======== Extracted information

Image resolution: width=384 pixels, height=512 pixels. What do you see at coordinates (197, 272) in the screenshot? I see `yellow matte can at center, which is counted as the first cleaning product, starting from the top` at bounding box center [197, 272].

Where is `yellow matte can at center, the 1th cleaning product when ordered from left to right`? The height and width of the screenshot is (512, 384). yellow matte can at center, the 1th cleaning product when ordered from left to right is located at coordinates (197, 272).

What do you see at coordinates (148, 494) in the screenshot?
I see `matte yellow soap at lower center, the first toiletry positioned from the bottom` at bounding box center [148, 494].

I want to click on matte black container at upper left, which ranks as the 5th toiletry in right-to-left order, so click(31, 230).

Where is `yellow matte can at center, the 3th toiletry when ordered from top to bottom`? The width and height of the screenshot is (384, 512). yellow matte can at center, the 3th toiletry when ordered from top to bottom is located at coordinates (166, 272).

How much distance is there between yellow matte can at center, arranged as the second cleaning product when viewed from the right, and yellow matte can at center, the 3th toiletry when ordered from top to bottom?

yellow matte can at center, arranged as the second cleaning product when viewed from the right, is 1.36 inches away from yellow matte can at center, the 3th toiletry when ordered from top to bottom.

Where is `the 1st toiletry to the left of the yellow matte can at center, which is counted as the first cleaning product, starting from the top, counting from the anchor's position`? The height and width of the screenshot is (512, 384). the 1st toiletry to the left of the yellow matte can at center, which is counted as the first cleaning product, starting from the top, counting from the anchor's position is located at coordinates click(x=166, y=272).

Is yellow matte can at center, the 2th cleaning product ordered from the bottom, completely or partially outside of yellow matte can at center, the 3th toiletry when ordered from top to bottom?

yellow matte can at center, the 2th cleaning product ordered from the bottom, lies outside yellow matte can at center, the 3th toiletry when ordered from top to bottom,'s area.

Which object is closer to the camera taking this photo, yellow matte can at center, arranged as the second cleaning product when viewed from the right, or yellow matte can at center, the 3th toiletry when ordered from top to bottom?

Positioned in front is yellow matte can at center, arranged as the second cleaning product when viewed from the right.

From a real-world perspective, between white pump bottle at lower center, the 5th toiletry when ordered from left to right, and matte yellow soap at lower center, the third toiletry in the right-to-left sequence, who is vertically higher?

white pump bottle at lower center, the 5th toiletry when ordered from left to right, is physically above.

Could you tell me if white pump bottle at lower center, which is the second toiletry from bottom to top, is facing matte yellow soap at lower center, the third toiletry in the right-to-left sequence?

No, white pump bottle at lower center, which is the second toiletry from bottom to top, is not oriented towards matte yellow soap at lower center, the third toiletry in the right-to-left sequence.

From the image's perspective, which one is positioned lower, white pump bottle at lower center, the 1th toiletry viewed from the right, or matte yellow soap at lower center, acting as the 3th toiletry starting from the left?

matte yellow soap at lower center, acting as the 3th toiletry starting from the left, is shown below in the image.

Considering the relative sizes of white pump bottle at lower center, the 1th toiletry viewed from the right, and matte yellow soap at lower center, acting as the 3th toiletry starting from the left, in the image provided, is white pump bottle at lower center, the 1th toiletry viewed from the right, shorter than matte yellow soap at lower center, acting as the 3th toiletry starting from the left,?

================

### [Written request]
Copy out the records above word for word, from the line containing "Could you tell" through the line containing "No, white pump", including both of those lines.

### [Final result]
Could you tell me if white pump bottle at lower center, which is the second toiletry from bottom to top, is facing matte yellow soap at lower center, the third toiletry in the right-to-left sequence?

No, white pump bottle at lower center, which is the second toiletry from bottom to top, is not oriented towards matte yellow soap at lower center, the third toiletry in the right-to-left sequence.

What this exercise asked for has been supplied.